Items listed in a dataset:
════════════════════

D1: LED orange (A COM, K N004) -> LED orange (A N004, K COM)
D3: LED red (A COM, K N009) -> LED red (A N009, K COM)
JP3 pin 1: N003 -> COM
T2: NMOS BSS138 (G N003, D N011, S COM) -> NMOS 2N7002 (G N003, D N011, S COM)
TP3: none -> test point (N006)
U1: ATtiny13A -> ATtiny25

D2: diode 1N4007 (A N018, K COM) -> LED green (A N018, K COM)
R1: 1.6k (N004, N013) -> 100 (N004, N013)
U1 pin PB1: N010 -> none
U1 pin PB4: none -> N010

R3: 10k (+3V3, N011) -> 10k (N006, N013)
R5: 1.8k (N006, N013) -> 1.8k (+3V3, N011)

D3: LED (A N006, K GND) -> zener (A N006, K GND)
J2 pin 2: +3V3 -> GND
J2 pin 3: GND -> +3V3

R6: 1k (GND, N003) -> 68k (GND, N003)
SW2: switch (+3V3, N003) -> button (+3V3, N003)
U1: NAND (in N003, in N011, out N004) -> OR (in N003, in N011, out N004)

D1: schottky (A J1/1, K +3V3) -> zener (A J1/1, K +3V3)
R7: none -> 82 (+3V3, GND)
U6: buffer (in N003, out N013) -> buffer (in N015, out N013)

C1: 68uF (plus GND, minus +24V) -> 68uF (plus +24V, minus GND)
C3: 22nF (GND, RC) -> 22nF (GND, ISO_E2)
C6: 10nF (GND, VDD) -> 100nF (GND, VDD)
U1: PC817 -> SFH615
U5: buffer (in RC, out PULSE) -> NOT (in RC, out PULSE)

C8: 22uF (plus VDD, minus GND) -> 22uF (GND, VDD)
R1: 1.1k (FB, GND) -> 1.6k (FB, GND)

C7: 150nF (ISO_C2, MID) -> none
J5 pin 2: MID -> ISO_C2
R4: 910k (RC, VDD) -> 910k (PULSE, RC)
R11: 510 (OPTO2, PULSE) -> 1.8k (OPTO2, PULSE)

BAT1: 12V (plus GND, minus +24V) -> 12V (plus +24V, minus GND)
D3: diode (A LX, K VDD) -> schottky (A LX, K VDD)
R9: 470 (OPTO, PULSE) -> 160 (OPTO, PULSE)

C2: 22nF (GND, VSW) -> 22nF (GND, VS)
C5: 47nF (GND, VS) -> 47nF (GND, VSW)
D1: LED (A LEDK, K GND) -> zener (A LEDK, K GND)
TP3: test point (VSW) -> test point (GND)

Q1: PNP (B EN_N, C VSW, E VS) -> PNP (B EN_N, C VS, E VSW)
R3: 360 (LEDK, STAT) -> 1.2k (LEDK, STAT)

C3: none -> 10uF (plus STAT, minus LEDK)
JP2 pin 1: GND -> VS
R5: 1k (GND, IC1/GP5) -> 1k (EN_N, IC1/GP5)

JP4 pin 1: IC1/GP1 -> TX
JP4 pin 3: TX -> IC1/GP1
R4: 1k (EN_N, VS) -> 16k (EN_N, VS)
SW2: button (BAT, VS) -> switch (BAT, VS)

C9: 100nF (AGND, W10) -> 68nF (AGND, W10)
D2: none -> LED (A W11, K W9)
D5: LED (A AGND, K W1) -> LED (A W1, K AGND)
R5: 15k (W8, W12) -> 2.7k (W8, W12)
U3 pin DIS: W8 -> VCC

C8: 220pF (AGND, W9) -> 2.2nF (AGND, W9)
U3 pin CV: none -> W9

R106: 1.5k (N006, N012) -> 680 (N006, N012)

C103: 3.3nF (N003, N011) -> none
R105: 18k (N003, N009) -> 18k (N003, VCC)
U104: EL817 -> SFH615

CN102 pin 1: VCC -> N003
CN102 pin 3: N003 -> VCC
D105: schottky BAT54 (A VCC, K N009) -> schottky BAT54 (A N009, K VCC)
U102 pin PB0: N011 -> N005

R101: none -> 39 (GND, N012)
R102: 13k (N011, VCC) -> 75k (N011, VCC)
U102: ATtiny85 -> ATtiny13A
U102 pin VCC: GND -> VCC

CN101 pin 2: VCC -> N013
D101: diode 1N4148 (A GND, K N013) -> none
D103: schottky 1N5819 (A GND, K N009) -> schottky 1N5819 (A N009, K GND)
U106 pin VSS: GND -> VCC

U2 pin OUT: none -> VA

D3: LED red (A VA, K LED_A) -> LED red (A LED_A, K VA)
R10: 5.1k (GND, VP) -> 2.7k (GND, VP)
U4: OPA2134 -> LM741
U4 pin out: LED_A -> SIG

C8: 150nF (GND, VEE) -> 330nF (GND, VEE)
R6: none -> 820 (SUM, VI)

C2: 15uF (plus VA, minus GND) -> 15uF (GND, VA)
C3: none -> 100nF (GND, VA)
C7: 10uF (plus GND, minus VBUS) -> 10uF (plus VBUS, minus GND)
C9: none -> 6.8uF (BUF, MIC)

════════════════════

**What to do:** Give the records back in full, word for word.

**Result for this exercise:**
D1: LED orange (A COM, K N004) -> LED orange (A N004, K COM)
D3: LED red (A COM, K N009) -> LED red (A N009, K COM)
JP3 pin 1: N003 -> COM
T2: NMOS BSS138 (G N003, D N011, S COM) -> NMOS 2N7002 (G N003, D N011, S COM)
TP3: none -> test point (N006)
U1: ATtiny13A -> ATtiny25

D2: diode 1N4007 (A N018, K COM) -> LED green (A N018, K COM)
R1: 1.6k (N004, N013) -> 100 (N004, N013)
U1 pin PB1: N010 -> none
U1 pin PB4: none -> N010

R3: 10k (+3V3, N011) -> 10k (N006, N013)
R5: 1.8k (N006, N013) -> 1.8k (+3V3, N011)

D3: LED (A N006, K GND) -> zener (A N006, K GND)
J2 pin 2: +3V3 -> GND
J2 pin 3: GND -> +3V3

R6: 1k (GND, N003) -> 68k (GND, N003)
SW2: switch (+3V3, N003) -> button (+3V3, N003)
U1: NAND (in N003, in N011, out N004) -> OR (in N003, in N011, out N004)

D1: schottky (A J1/1, K +3V3) -> zener (A J1/1, K +3V3)
R7: none -> 82 (+3V3, GND)
U6: buffer (in N003, out N013) -> buffer (in N015, out N013)

C1: 68uF (plus GND, minus +24V) -> 68uF (plus +24V, minus GND)
C3: 22nF (GND, RC) -> 22nF (GND, ISO_E2)
C6: 10nF (GND, VDD) -> 100nF (GND, VDD)
U1: PC817 -> SFH615
U5: buffer (in RC, out PULSE) -> NOT (in RC, out PULSE)

C8: 22uF (plus VDD, minus GND) -> 22uF (GND, VDD)
R1: 1.1k (FB, GND) -> 1.6k (FB, GND)

C7: 150nF (ISO_C2, MID) -> none
J5 pin 2: MID -> ISO_C2
R4: 910k (RC, VDD) -> 910k (PULSE, RC)
R11: 510 (OPTO2, PULSE) -> 1.8k (OPTO2, PULSE)

BAT1: 12V (plus GND, minus +24V) -> 12V (plus +24V, minus GND)
D3: diode (A LX, K VDD) -> schottky (A LX, K VDD)
R9: 470 (OPTO, PULSE) -> 160 (OPTO, PULSE)

C2: 22nF (GND, VSW) -> 22nF (GND, VS)
C5: 47nF (GND, VS) -> 47nF (GND, VSW)
D1: LED (A LEDK, K GND) -> zener (A LEDK, K GND)
TP3: test point (VSW) -> test point (GND)

Q1: PNP (B EN_N, C VSW, E VS) -> PNP (B EN_N, C VS, E VSW)
R3: 360 (LEDK, STAT) -> 1.2k (LEDK, STAT)

C3: none -> 10uF (plus STAT, minus LEDK)
JP2 pin 1: GND -> VS
R5: 1k (GND, IC1/GP5) -> 1k (EN_N, IC1/GP5)

JP4 pin 1: IC1/GP1 -> TX
JP4 pin 3: TX -> IC1/GP1
R4: 1k (EN_N, VS) -> 16k (EN_N, VS)
SW2: button (BAT, VS) -> switch (BAT, VS)

C9: 100nF (AGND, W10) -> 68nF (AGND, W10)
D2: none -> LED (A W11, K W9)
D5: LED (A AGND, K W1) -> LED (A W1, K AGND)
R5: 15k (W8, W12) -> 2.7k (W8, W12)
U3 pin DIS: W8 -> VCC

C8: 220pF (AGND, W9) -> 2.2nF (AGND, W9)
U3 pin CV: none -> W9

R106: 1.5k (N006, N012) -> 680 (N006, N012)

C103: 3.3nF (N003, N011) -> none
R105: 18k (N003, N009) -> 18k (N003, VCC)
U104: EL817 -> SFH615

CN102 pin 1: VCC -> N003
CN102 pin 3: N003 -> VCC
D105: schottky BAT54 (A VCC, K N009) -> schottky BAT54 (A N009, K VCC)
U102 pin PB0: N011 -> N005

R101: none -> 39 (GND, N012)
R102: 13k (N011, VCC) -> 75k (N011, VCC)
U102: ATtiny85 -> ATtiny13A
U102 pin VCC: GND -> VCC

CN101 pin 2: VCC -> N013
D101: diode 1N4148 (A GND, K N013) -> none
D103: schottky 1N5819 (A GND, K N009) -> schottky 1N5819 (A N009, K GND)
U106 pin VSS: GND -> VCC

U2 pin OUT: none -> VA

D3: LED red (A VA, K LED_A) -> LED red (A LED_A, K VA)
R10: 5.1k (GND, VP) -> 2.7k (GND, VP)
U4: OPA2134 -> LM741
U4 pin out: LED_A -> SIG

C8: 150nF (GND, VEE) -> 330nF (GND, VEE)
R6: none -> 820 (SUM, VI)

C2: 15uF (plus VA, minus GND) -> 15uF (GND, VA)
C3: none -> 100nF (GND, VA)
C7: 10uF (plus GND, minus VBUS) -> 10uF (plus VBUS, minus GND)
C9: none -> 6.8uF (BUF, MIC)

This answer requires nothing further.